• TASK TO CARRY OUT:
Transcribe all the entries word for word, skipping the pictures.

• RECORDS TO USE:
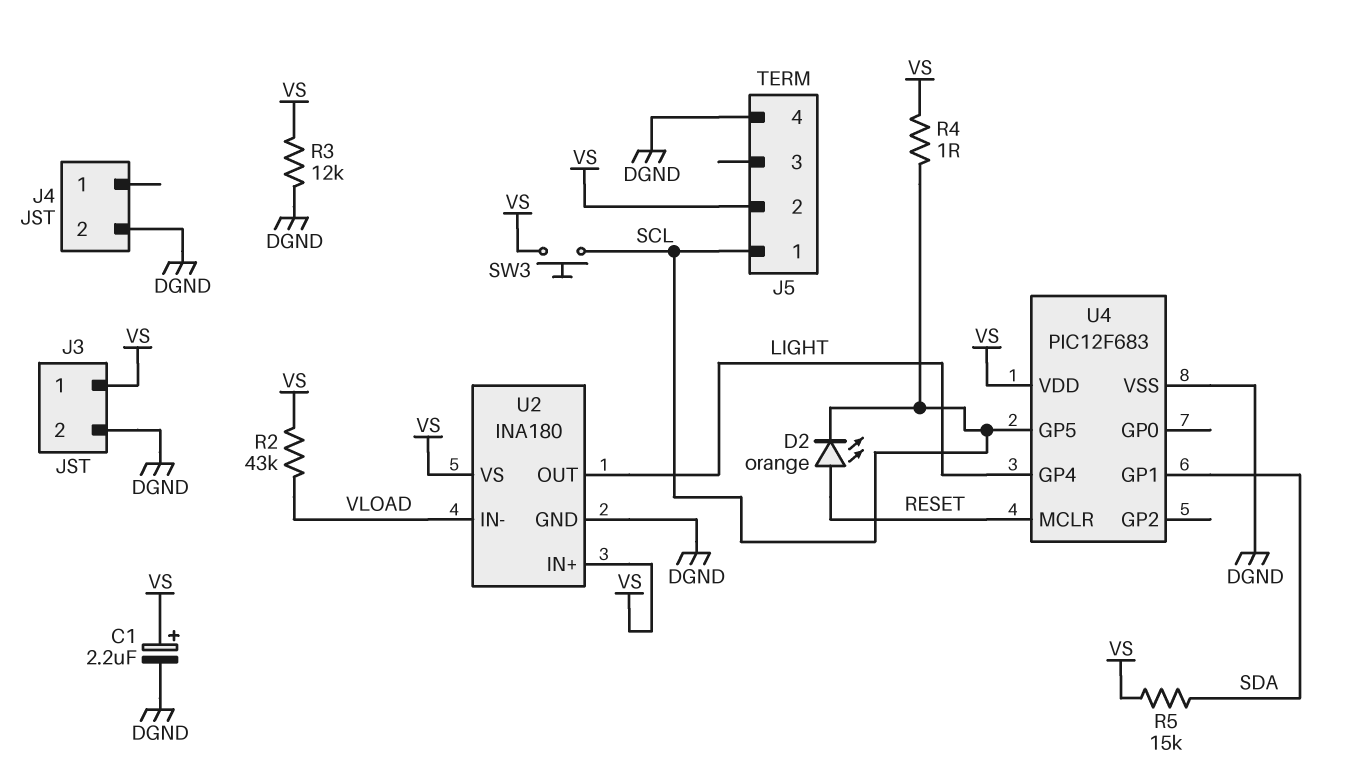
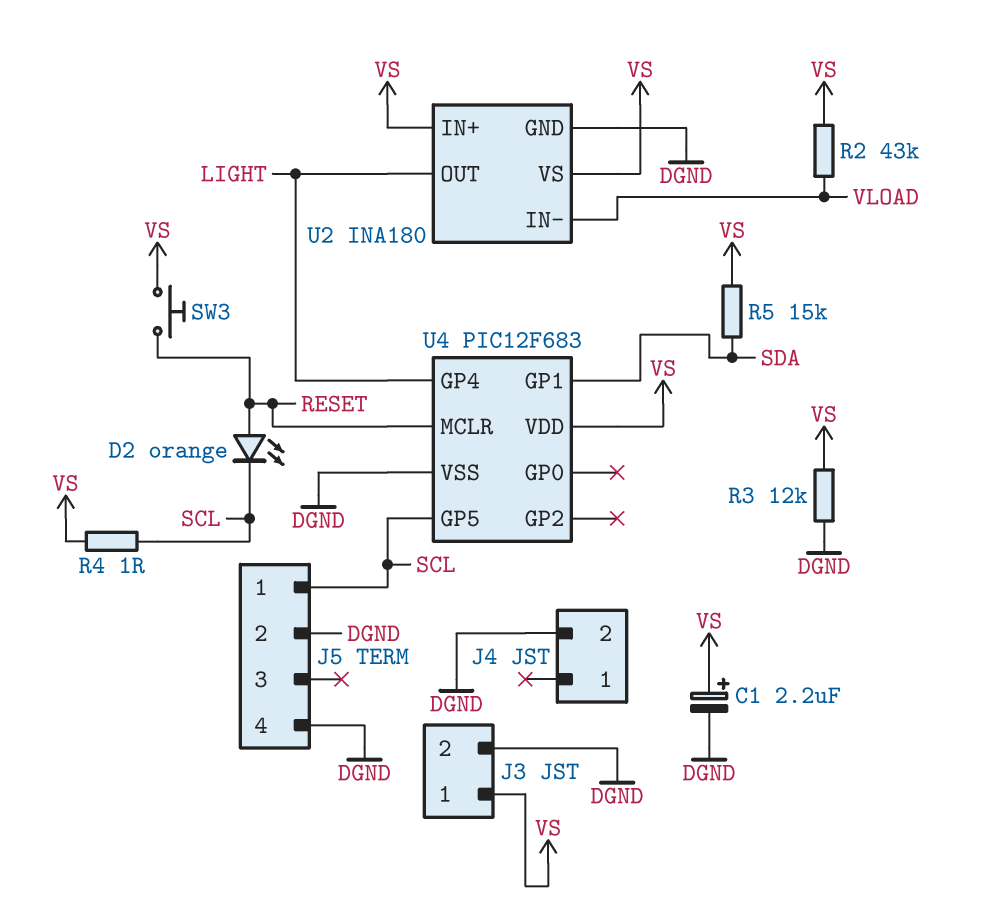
J5 pin 2: VS -> DGND
SW3: button (SCL, VS) -> button (RESET, VS)

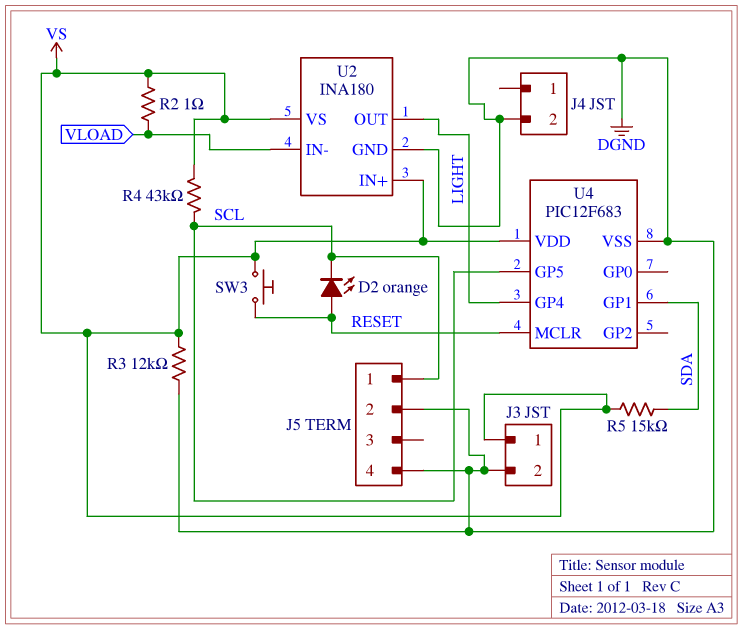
C1: 2.2uF (plus VS, minus DGND) -> none
R2: 43k (VLOAD, VS) -> 1 (VLOAD, VS)
R4: 1 (SCL, VS) -> 43k (SCL, VS)

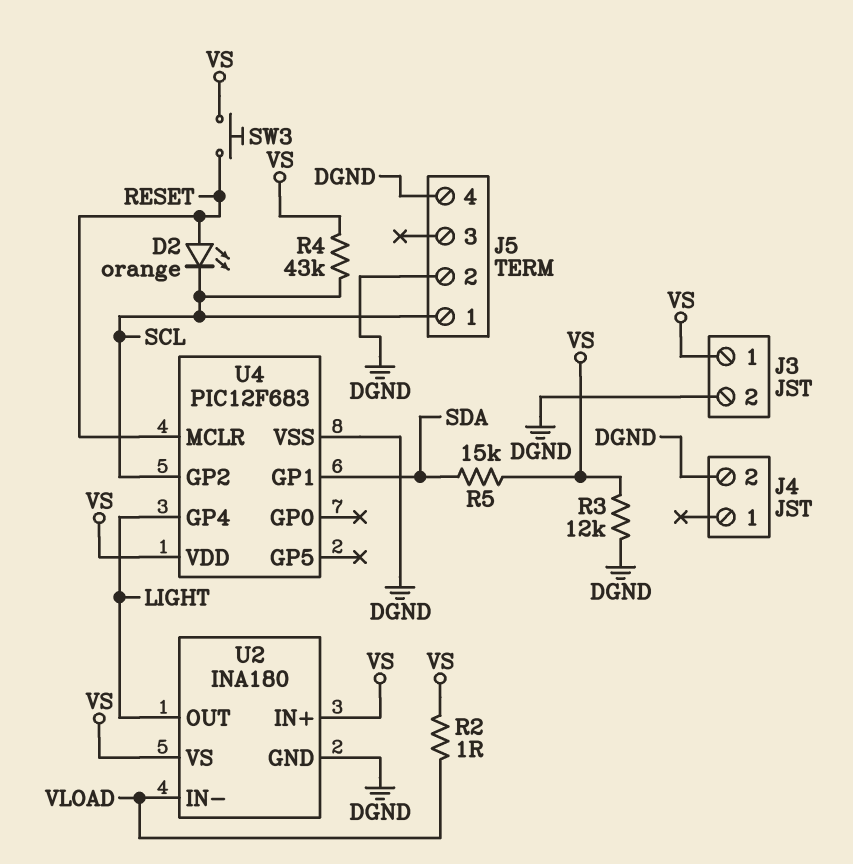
U4 pin GP2: none -> SCL
U4 pin GP5: SCL -> none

• ANSWER SECTION:
J5 pin 2: VS -> DGND
SW3: button (SCL, VS) -> button (RESET, VS)

C1: 2.2uF (plus VS, minus DGND) -> none
R2: 43k (VLOAD, VS) -> 1 (VLOAD, VS)
R4: 1 (SCL, VS) -> 43k (SCL, VS)

U4 pin GP2: none -> SCL
U4 pin GP5: SCL -> none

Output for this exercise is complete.